* [What you will do]:
Only the lines from the one with "purple headphones: 1 -> 2" through the last line of the records below belong in your answer, reproduced exactly and with the pictures left out.

* [Entries shown]:
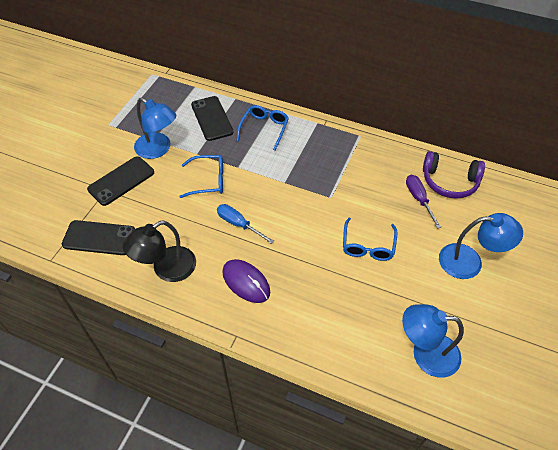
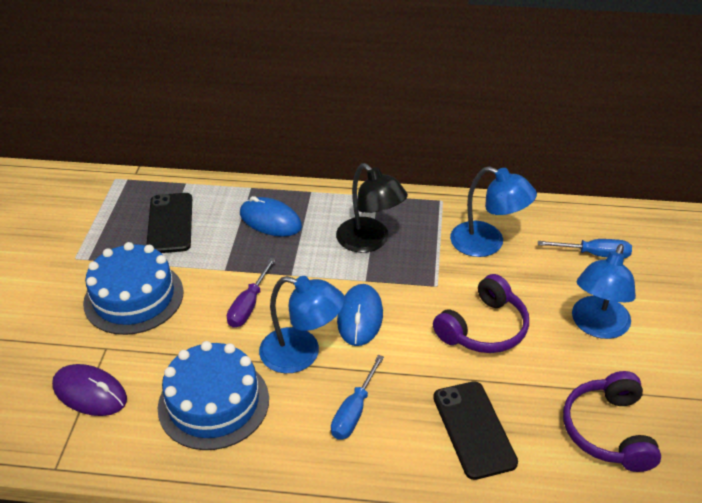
black phone: 3 -> 2
blue cake: 0 -> 2
blue glasses: 3 -> 0
blue mouse: 0 -> 2
blue screwdriver: 1 -> 2
purple headphones: 1 -> 2

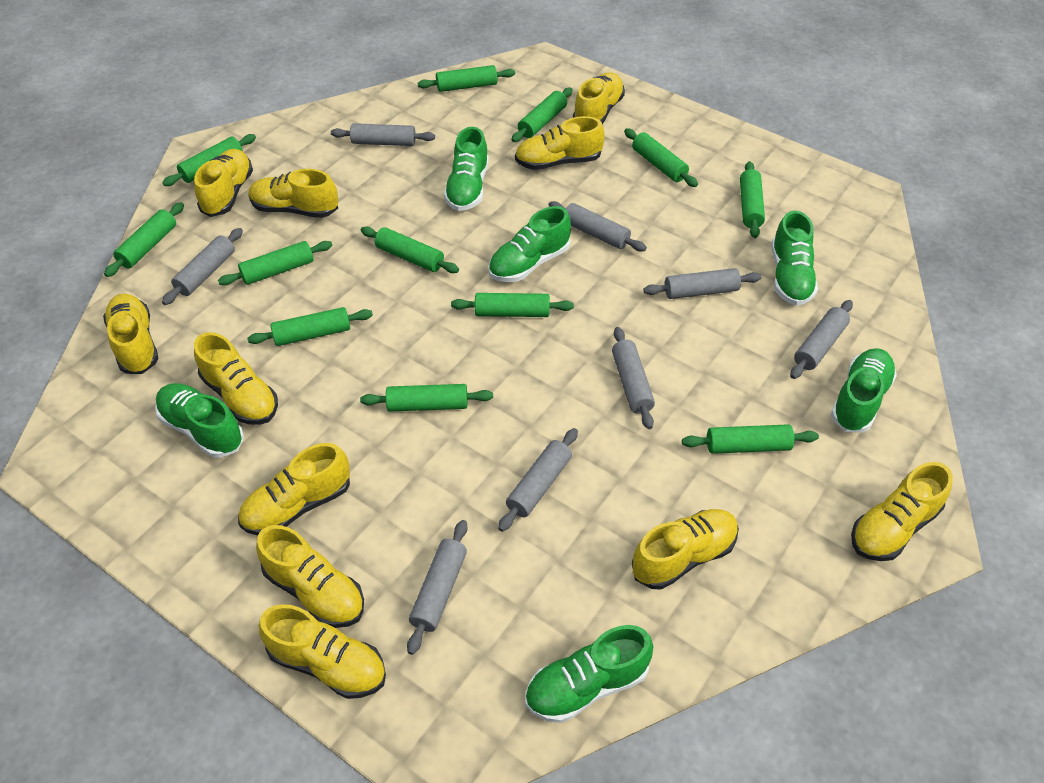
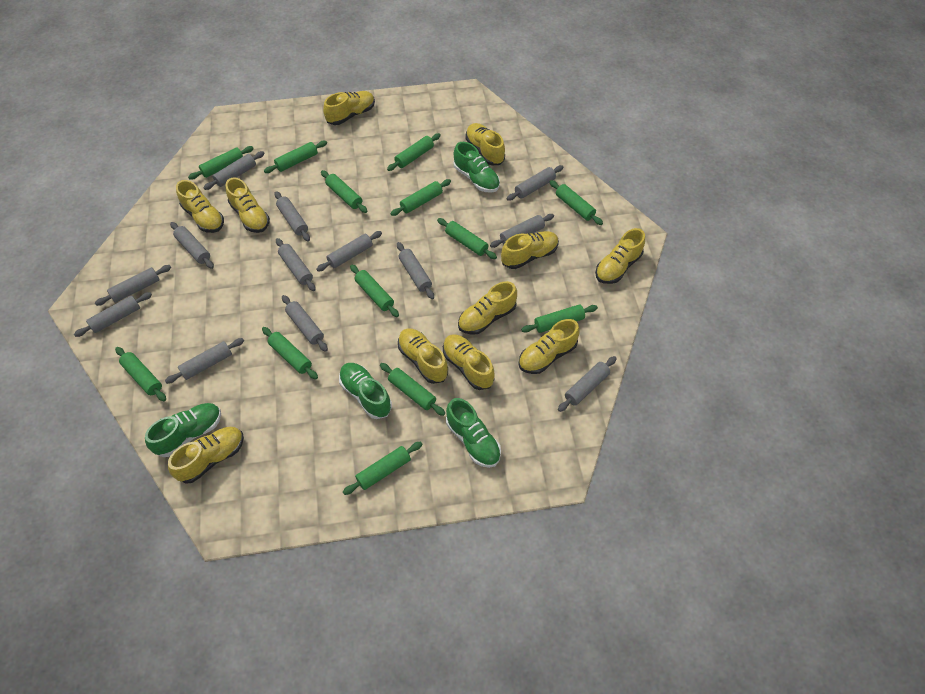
green rolling pin: 12 -> 13
green shoe: 6 -> 4
grey rolling pin: 8 -> 13

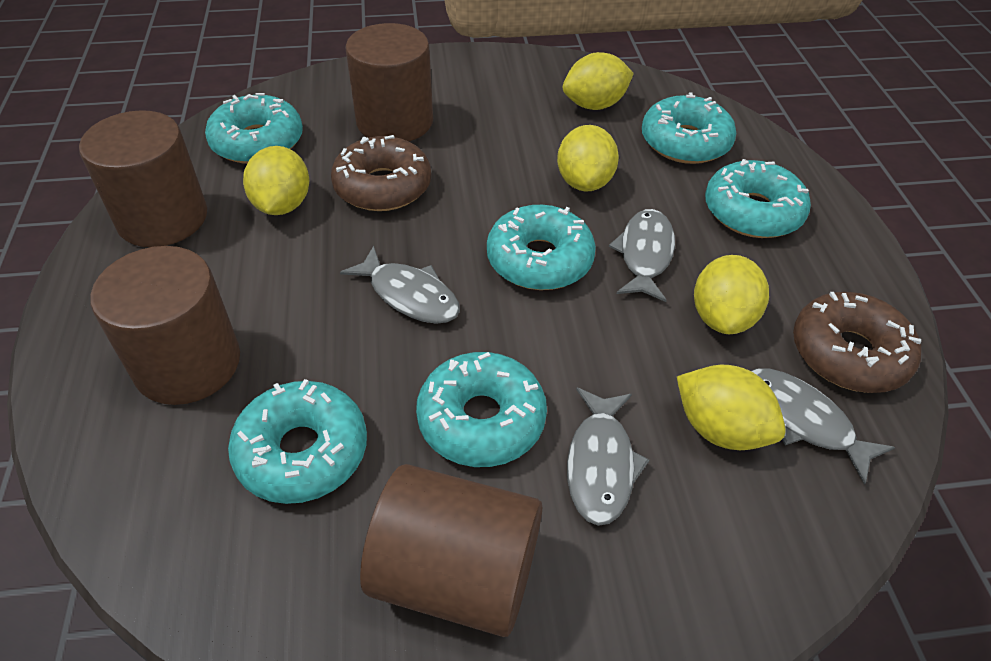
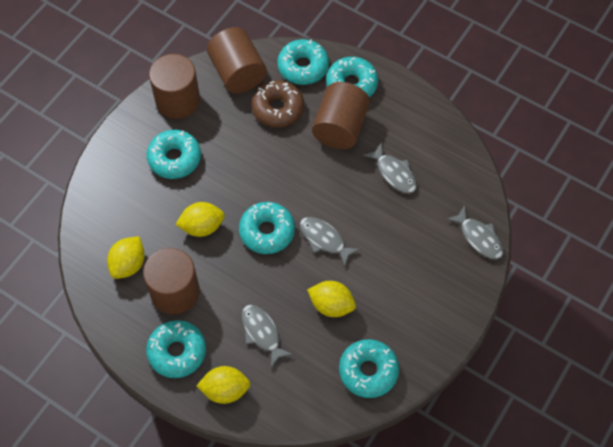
brown donut: 2 -> 1
yellow lemon: 5 -> 4

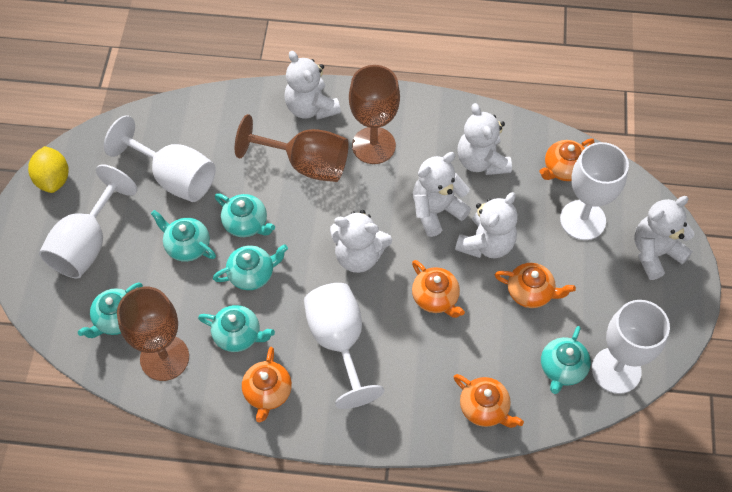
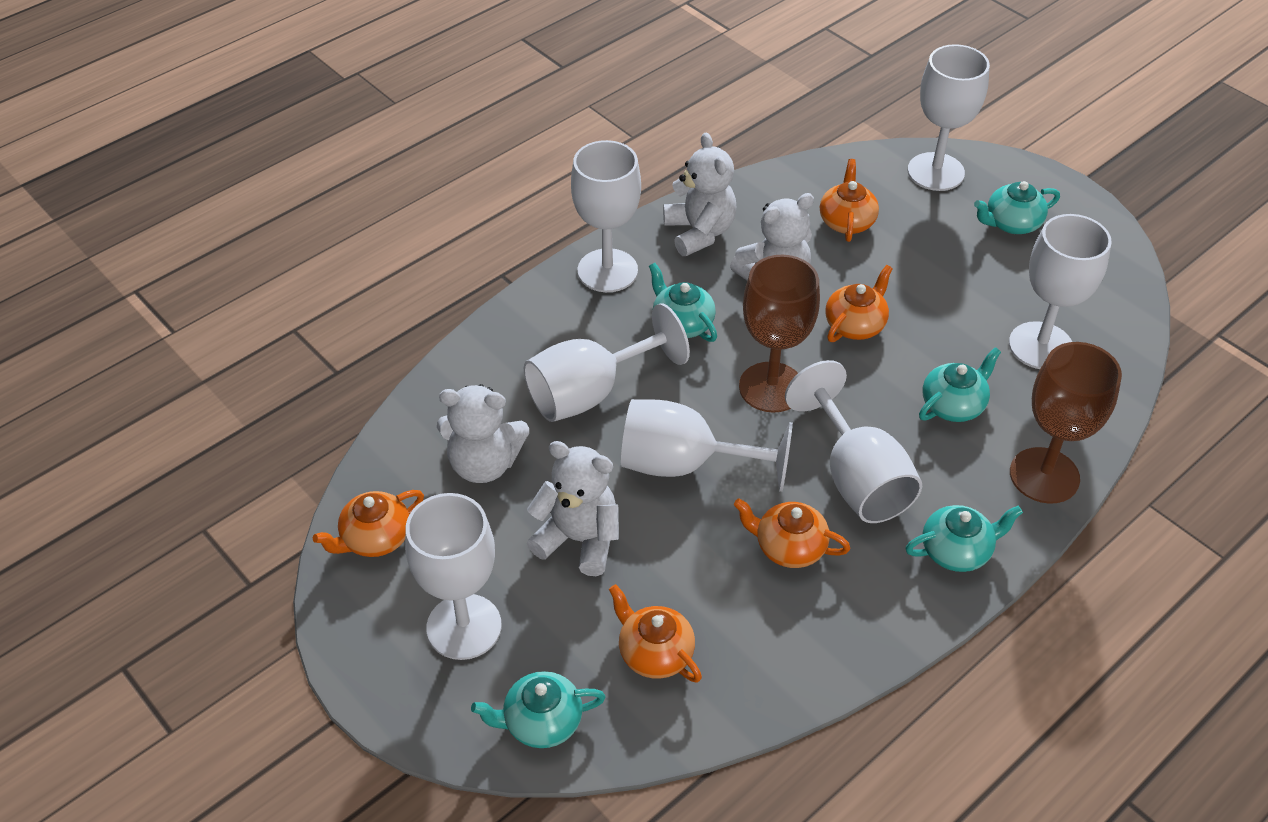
brown goblet: 3 -> 2
turquoise teapot: 6 -> 5
white goblet: 5 -> 7
white teddy bear: 6 -> 4
yellow lemon: 1 -> 0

* [Solution to the exercise]:
purple headphones: 1 -> 2

green rolling pin: 12 -> 13
green shoe: 6 -> 4
grey rolling pin: 8 -> 13

brown donut: 2 -> 1
yellow lemon: 5 -> 4

brown goblet: 3 -> 2
turquoise teapot: 6 -> 5
white goblet: 5 -> 7
white teddy bear: 6 -> 4
yellow lemon: 1 -> 0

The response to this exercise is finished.